**Task requirements**.
Transcribe the entries exactly. Omit the pictures.

+ + + + +

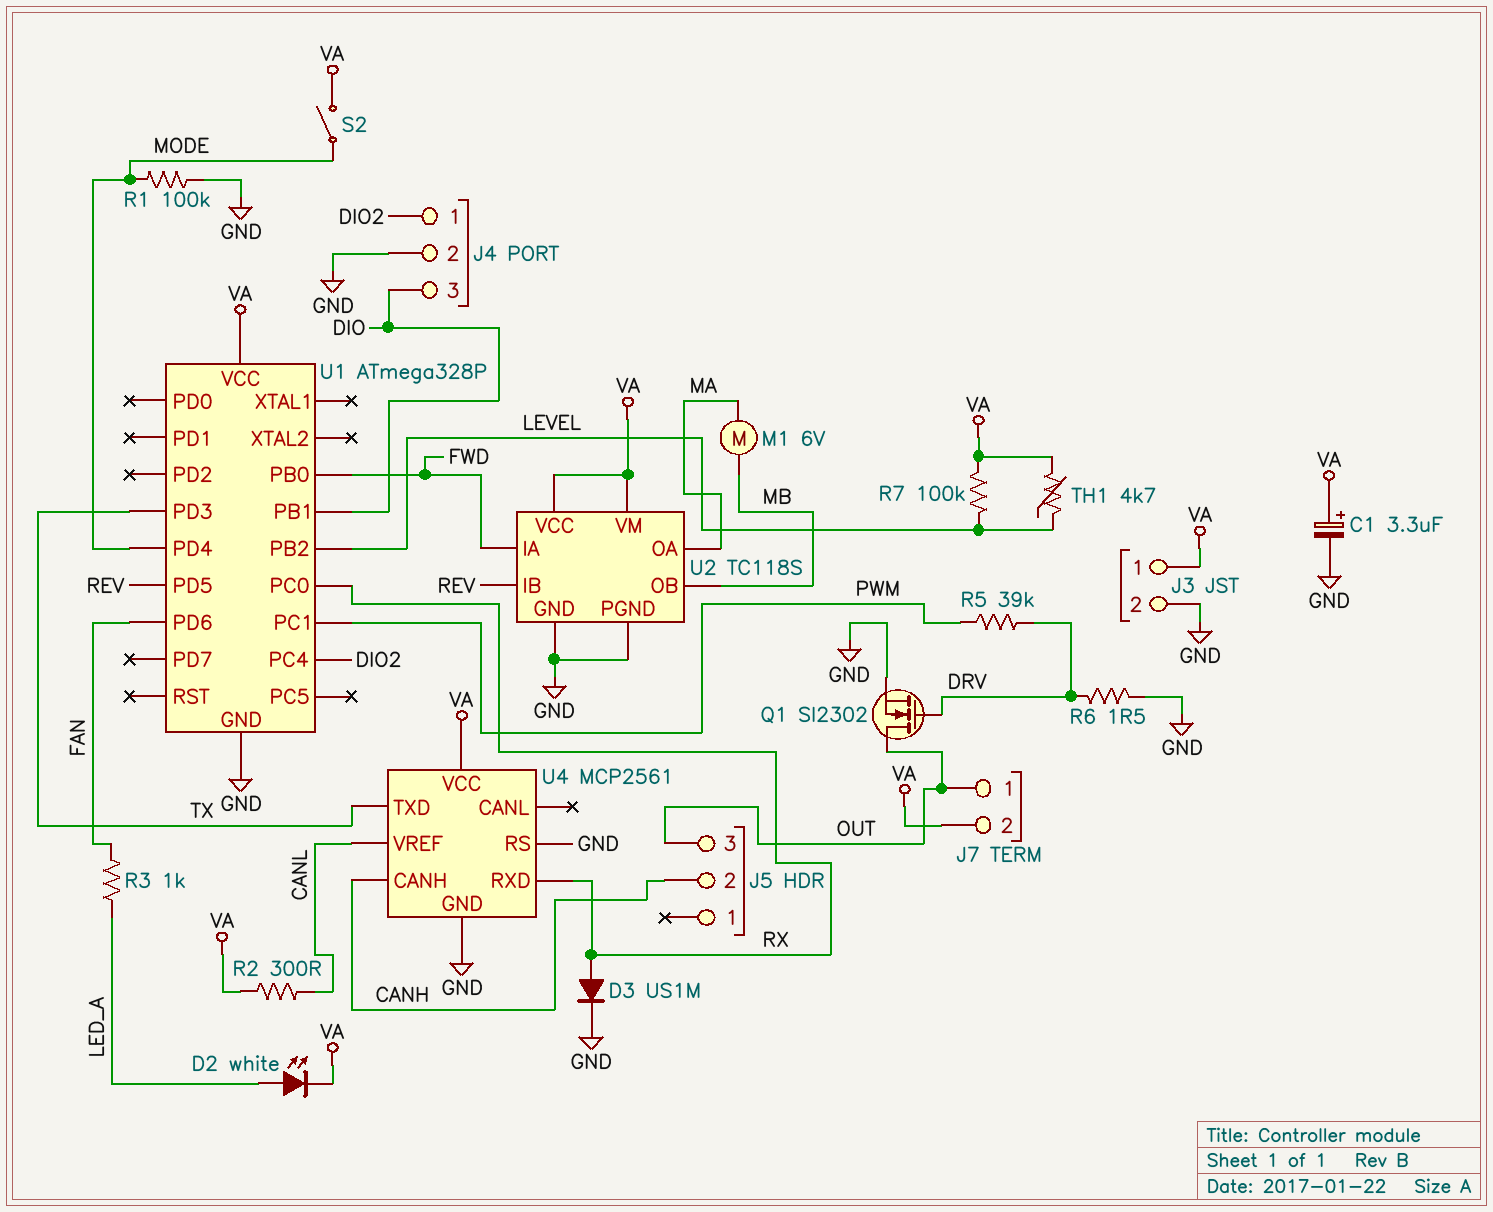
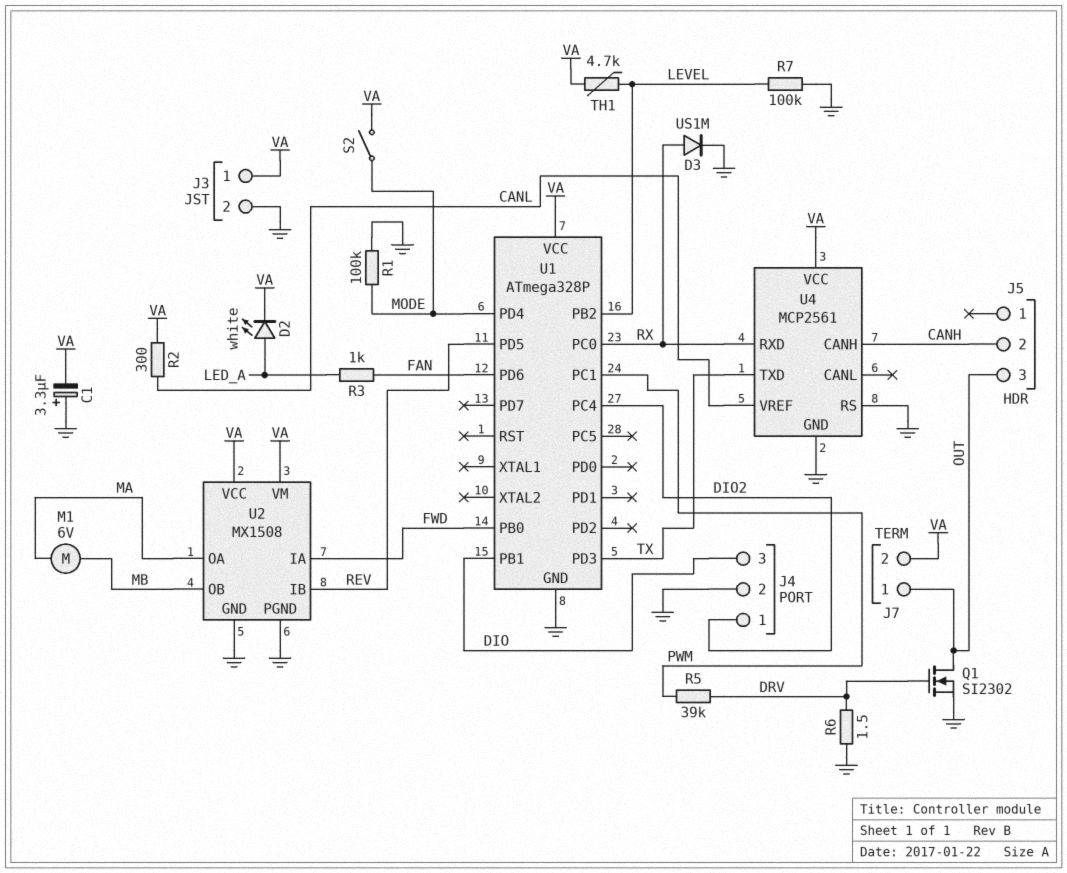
C1: 3.3uF (plus VA, minus GND) -> 3.3uF (plus GND, minus VA)
R7: 100k (LEVEL, VA) -> 100k (GND, LEVEL)
U2: TC118S -> MX1508

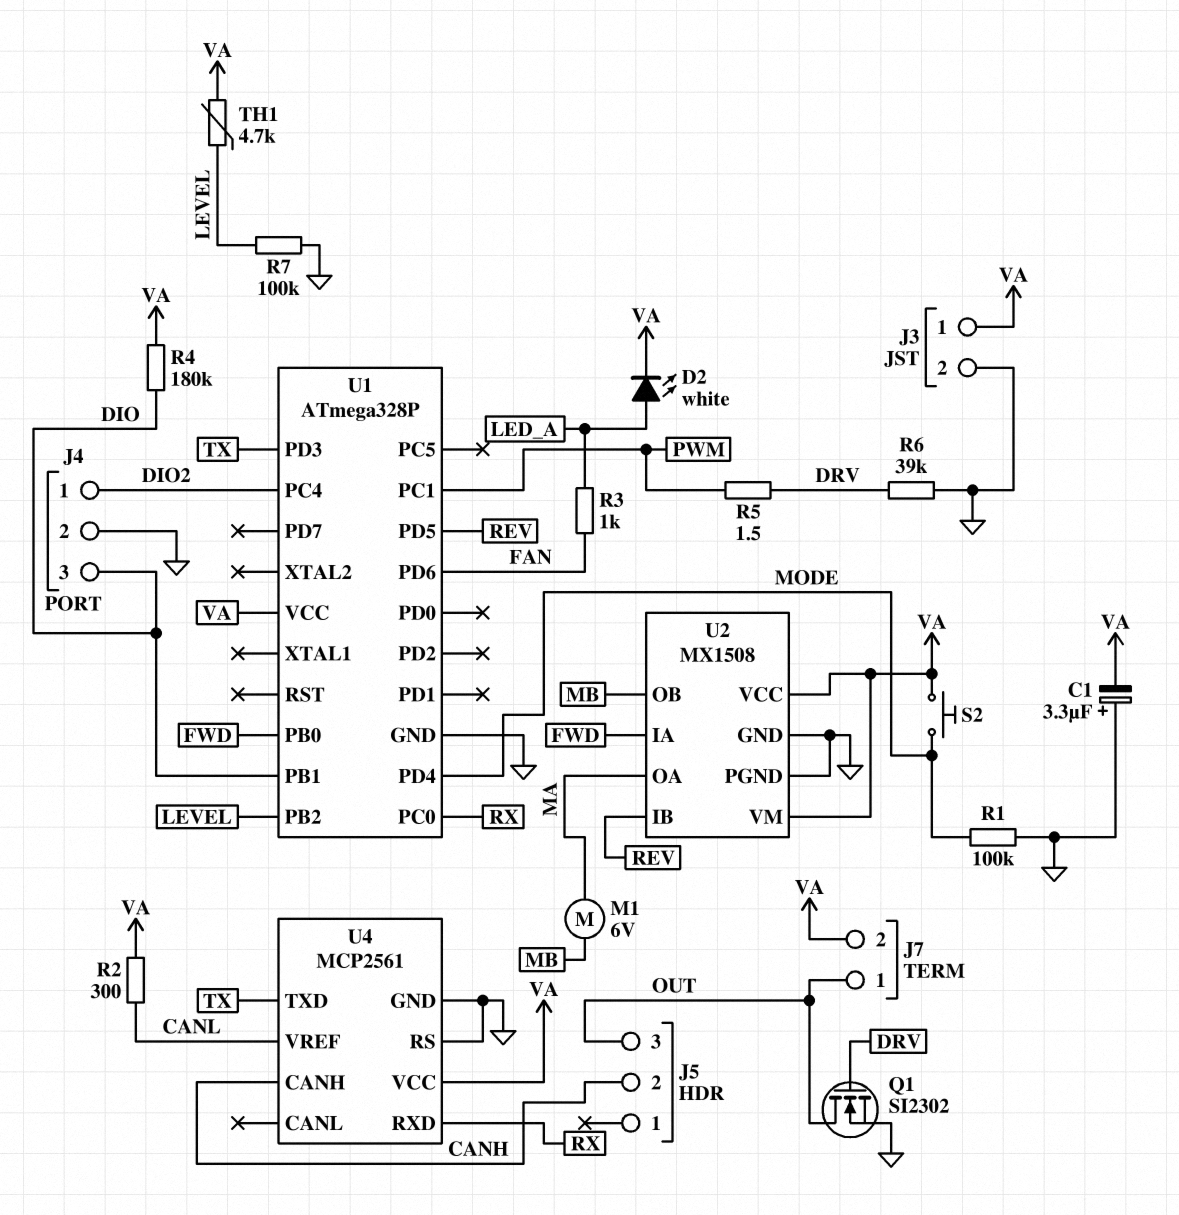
D3: diode US1M (A RX, K GND) -> none
R4: none -> 180k (DIO, VA)
R5: 39k (DRV, PWM) -> 1.5 (DRV, PWM)
R6: 1.5 (DRV, GND) -> 39k (DRV, GND)
S2: switch (MODE, VA) -> button (MODE, VA)

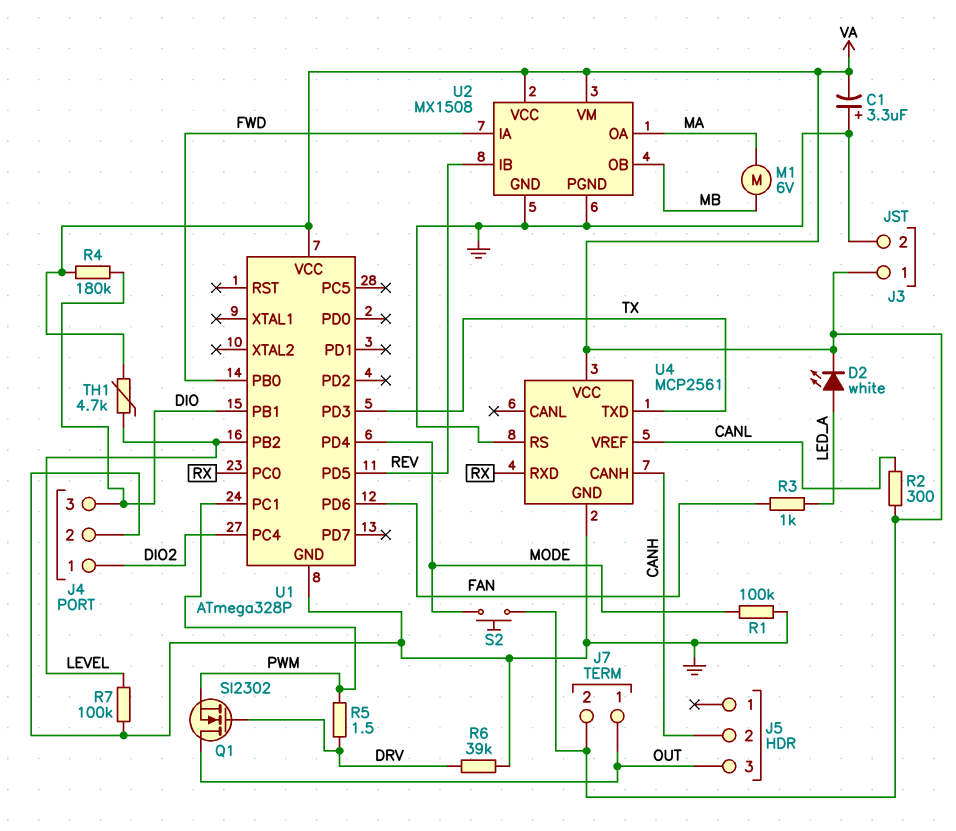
Q1: NMOS SI2302 (G DRV, D OUT, S GND) -> NMOS SI2302 (G DRV, D OUT, S PWM)

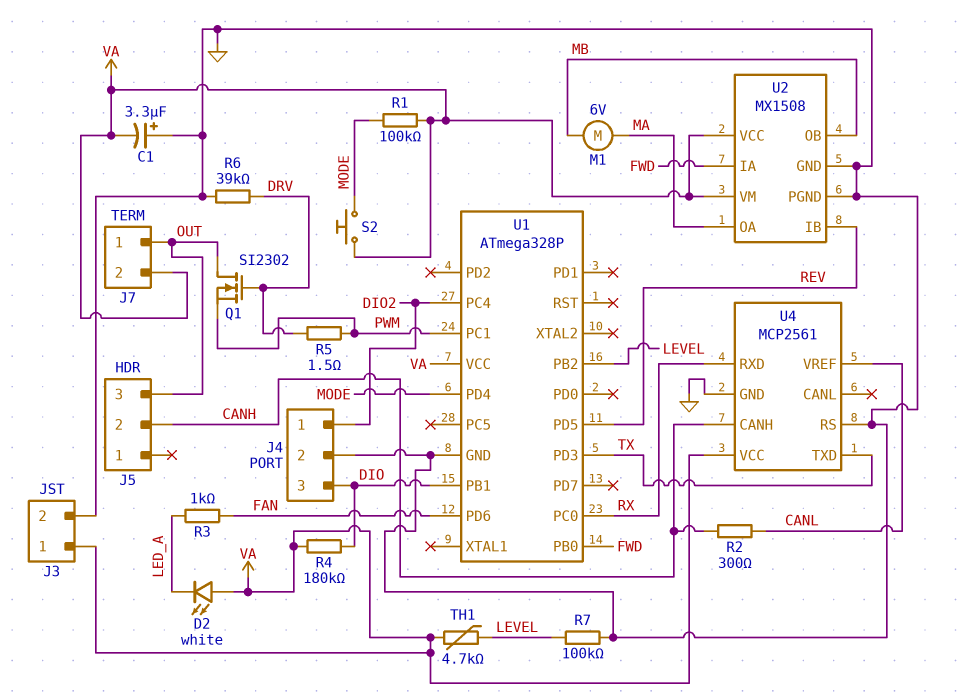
D2: LED white (A LED_A, K VA) -> LED white (A VA, K LED_A)
R1: 100k (GND, MODE) -> 100k (MODE, VA)
R2: 300 (CANL, VA) -> 300 (CANH, CANL)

+ + + + +

**Answer to this exercise**.
C1: 3.3uF (plus VA, minus GND) -> 3.3uF (plus GND, minus VA)
R7: 100k (LEVEL, VA) -> 100k (GND, LEVEL)
U2: TC118S -> MX1508

D3: diode US1M (A RX, K GND) -> none
R4: none -> 180k (DIO, VA)
R5: 39k (DRV, PWM) -> 1.5 (DRV, PWM)
R6: 1.5 (DRV, GND) -> 39k (DRV, GND)
S2: switch (MODE, VA) -> button (MODE, VA)

Q1: NMOS SI2302 (G DRV, D OUT, S GND) -> NMOS SI2302 (G DRV, D OUT, S PWM)

D2: LED white (A LED_A, K VA) -> LED white (A VA, K LED_A)
R1: 100k (GND, MODE) -> 100k (MODE, VA)
R2: 300 (CANL, VA) -> 300 (CANH, CANL)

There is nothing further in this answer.